# PROBLEM STATEMENT
Within the listing below, please copy exactly the lines between the line holding "(453, 284) = (607, 396): white" and the line holding "camera: 165 degrees left, 15 degrees down", inclusive.

┌──

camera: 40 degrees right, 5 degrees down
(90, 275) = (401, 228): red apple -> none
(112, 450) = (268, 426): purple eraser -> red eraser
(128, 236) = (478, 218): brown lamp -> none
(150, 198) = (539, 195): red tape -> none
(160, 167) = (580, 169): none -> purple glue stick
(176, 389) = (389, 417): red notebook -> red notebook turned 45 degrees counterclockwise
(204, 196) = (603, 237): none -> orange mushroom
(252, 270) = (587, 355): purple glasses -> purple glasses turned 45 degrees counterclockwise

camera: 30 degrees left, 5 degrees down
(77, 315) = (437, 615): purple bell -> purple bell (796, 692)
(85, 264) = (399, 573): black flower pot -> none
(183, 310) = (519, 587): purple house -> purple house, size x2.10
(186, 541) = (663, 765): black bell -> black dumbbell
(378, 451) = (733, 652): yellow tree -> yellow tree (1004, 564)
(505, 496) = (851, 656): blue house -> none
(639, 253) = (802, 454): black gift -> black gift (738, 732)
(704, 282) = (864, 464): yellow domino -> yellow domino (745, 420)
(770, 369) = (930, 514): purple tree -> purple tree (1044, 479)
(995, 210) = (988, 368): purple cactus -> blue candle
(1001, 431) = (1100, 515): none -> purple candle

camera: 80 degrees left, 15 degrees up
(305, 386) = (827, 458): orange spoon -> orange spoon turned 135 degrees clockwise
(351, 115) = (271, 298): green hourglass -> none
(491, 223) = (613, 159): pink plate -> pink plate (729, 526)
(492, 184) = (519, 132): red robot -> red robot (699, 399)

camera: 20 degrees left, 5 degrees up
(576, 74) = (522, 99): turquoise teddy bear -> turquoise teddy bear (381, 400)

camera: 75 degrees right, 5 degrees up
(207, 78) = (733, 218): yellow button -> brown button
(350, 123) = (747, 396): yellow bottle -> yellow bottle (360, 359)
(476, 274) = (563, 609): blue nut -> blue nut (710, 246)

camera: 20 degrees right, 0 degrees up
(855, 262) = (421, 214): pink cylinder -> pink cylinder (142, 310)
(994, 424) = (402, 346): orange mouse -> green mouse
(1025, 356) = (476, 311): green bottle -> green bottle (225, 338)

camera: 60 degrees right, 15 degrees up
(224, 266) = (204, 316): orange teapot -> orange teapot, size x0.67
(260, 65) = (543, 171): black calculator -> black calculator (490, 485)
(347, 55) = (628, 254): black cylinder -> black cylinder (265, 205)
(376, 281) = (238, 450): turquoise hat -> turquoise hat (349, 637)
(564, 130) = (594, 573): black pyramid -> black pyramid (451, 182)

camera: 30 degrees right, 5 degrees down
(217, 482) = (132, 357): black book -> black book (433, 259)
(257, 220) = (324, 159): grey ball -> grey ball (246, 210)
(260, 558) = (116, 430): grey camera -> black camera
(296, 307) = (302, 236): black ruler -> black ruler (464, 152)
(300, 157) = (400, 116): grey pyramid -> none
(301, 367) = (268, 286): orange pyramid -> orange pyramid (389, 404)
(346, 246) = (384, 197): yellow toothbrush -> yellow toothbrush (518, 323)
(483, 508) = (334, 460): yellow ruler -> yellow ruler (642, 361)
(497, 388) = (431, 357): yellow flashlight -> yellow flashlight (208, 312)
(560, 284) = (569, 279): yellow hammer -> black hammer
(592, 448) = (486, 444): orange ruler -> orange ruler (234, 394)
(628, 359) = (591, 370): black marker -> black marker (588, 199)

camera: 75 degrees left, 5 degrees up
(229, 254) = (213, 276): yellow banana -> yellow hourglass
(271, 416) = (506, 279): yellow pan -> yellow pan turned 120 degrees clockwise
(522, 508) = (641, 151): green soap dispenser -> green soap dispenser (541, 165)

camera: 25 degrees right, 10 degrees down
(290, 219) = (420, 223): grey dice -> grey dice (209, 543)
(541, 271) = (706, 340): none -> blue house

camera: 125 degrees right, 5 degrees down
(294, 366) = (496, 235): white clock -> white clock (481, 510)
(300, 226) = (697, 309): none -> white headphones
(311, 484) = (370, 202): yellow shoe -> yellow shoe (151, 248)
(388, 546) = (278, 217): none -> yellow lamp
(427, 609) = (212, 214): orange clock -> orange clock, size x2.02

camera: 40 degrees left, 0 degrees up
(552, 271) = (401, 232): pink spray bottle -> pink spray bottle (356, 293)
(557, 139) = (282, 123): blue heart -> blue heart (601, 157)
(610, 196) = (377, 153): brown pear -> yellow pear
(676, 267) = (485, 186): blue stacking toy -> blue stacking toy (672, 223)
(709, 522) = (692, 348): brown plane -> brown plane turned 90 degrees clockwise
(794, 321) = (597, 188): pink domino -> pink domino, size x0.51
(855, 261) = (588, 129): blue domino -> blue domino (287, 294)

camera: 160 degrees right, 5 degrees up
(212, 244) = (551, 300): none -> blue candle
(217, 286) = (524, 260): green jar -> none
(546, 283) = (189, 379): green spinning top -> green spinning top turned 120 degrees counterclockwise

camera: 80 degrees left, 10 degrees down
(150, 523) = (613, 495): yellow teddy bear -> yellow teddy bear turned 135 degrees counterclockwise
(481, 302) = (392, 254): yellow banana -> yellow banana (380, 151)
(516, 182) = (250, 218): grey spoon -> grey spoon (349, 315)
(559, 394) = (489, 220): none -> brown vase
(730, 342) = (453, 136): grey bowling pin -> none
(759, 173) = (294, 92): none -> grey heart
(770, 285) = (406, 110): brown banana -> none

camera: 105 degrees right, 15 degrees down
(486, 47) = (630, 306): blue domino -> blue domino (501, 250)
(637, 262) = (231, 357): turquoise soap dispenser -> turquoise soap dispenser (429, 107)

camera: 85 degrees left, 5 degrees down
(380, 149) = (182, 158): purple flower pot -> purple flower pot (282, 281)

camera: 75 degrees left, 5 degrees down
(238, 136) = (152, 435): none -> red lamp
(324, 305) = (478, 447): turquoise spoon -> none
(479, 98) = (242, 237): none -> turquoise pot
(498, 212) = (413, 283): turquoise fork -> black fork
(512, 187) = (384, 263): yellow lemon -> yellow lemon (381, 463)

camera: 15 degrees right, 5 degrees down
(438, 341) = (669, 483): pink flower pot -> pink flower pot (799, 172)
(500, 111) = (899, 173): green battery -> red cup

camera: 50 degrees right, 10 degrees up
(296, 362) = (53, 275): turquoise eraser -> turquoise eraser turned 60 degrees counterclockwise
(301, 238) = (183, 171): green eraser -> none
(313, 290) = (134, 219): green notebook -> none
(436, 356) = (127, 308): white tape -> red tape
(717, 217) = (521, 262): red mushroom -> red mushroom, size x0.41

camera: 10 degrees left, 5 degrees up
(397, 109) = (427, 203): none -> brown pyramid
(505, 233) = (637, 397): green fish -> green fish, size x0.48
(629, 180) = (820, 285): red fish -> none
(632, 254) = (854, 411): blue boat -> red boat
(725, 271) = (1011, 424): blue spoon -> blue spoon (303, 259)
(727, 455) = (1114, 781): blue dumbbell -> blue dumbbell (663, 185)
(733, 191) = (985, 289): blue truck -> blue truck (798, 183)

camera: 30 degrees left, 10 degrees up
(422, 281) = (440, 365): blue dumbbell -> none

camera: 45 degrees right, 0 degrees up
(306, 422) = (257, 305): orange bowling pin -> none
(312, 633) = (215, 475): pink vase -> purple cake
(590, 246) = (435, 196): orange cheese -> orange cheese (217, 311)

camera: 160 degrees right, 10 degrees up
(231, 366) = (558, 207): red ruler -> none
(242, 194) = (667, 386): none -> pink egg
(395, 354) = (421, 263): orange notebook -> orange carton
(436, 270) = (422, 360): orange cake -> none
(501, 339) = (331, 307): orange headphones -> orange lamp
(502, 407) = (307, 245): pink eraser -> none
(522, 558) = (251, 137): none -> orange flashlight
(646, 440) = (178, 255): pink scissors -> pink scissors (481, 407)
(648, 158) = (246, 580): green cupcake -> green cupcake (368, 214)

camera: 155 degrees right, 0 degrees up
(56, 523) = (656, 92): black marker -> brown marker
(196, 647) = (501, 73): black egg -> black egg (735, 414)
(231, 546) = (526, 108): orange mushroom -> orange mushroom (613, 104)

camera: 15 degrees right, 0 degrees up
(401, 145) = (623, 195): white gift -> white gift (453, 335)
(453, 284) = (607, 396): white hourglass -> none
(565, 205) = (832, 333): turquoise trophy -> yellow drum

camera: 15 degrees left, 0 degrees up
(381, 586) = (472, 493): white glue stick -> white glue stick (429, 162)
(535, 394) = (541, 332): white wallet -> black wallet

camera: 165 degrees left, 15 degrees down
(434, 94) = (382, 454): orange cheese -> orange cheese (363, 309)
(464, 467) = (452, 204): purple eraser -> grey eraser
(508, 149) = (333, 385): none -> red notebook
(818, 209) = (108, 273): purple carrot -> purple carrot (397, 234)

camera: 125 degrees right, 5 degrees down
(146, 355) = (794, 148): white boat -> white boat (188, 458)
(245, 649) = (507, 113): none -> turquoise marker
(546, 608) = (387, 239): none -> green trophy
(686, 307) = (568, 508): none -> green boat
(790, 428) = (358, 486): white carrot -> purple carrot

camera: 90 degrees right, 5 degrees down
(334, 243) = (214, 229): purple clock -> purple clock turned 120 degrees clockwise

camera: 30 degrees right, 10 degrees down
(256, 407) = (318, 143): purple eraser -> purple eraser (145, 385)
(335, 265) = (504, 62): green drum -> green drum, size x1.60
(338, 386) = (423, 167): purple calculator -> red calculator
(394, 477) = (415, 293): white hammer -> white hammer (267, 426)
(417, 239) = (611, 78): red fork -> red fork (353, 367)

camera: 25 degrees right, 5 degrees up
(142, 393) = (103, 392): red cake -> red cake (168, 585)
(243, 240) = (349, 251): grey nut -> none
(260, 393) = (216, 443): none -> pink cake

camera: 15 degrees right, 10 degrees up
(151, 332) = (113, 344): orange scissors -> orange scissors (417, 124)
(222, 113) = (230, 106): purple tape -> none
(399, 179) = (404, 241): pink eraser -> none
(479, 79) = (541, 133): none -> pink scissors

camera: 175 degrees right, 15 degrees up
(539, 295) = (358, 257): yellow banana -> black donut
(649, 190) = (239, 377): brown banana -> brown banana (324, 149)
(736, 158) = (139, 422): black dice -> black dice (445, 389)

└──

# ANSWER SECTION
(453, 284) = (607, 396): white hourglass -> none
(565, 205) = (832, 333): turquoise trophy -> yellow drum

camera: 15 degrees left, 0 degrees up
(381, 586) = (472, 493): white glue stick -> white glue stick (429, 162)
(535, 394) = (541, 332): white wallet -> black wallet

camera: 165 degrees left, 15 degrees down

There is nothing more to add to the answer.